* _Edit tracking data_
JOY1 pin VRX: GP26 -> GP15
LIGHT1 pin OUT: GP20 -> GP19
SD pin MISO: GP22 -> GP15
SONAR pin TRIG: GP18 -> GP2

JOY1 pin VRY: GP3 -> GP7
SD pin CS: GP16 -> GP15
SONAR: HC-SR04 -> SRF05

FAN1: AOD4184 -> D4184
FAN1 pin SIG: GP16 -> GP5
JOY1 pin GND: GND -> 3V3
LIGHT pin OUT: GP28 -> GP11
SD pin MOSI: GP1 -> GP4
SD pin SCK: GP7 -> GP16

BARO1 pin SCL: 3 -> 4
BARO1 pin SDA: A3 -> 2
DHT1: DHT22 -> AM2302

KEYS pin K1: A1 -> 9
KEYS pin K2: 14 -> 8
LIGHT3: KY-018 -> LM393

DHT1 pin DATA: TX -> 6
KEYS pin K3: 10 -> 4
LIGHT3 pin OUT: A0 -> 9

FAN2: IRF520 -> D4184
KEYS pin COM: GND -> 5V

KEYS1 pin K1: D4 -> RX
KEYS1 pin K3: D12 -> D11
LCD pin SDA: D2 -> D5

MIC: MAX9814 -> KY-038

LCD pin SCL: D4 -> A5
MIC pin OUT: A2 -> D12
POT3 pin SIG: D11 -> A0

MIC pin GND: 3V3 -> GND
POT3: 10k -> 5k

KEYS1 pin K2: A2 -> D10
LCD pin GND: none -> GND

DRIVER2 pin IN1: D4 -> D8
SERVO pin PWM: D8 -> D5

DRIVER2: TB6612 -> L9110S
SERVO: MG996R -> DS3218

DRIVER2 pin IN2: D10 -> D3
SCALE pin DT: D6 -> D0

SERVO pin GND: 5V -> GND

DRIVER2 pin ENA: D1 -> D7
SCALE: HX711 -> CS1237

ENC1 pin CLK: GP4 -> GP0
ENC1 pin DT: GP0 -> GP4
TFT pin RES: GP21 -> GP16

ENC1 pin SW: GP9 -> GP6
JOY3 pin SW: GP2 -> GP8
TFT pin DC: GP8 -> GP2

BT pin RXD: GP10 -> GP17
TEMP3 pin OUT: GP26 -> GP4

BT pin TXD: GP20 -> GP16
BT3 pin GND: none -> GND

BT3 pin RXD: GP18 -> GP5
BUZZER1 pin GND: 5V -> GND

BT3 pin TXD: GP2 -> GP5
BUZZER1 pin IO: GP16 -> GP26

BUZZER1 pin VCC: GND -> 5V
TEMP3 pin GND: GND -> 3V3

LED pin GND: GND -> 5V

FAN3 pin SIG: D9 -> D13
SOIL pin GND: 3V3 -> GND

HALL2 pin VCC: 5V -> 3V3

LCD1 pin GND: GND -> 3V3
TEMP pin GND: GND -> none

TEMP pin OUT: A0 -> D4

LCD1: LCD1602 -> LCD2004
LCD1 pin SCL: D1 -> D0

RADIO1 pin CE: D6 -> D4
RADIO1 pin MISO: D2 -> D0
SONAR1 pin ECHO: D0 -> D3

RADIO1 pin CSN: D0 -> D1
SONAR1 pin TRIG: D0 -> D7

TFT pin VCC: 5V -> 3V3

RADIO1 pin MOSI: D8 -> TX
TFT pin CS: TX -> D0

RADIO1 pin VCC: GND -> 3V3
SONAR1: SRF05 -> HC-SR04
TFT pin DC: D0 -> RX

* _What the task asks_
From the entries above, print the lines beginning at the one with "TEMP3 pin GND: GND -> 3V3" and stopping after the one with "TFT pin CS: TX -> D0", exactly as written and with nothing else.

* _Result of this exercise_
TEMP3 pin GND: GND -> 3V3

LED pin GND: GND -> 5V

FAN3 pin SIG: D9 -> D13
SOIL pin GND: 3V3 -> GND

HALL2 pin VCC: 5V -> 3V3

LCD1 pin GND: GND -> 3V3
TEMP pin GND: GND -> none

TEMP pin OUT: A0 -> D4

LCD1: LCD1602 -> LCD2004
LCD1 pin SCL: D1 -> D0

RADIO1 pin CE: D6 -> D4
RADIO1 pin MISO: D2 -> D0
SONAR1 pin ECHO: D0 -> D3

RADIO1 pin CSN: D0 -> D1
SONAR1 pin TRIG: D0 -> D7

TFT pin VCC: 5V -> 3V3

RADIO1 pin MOSI: D8 -> TX
TFT pin CS: TX -> D0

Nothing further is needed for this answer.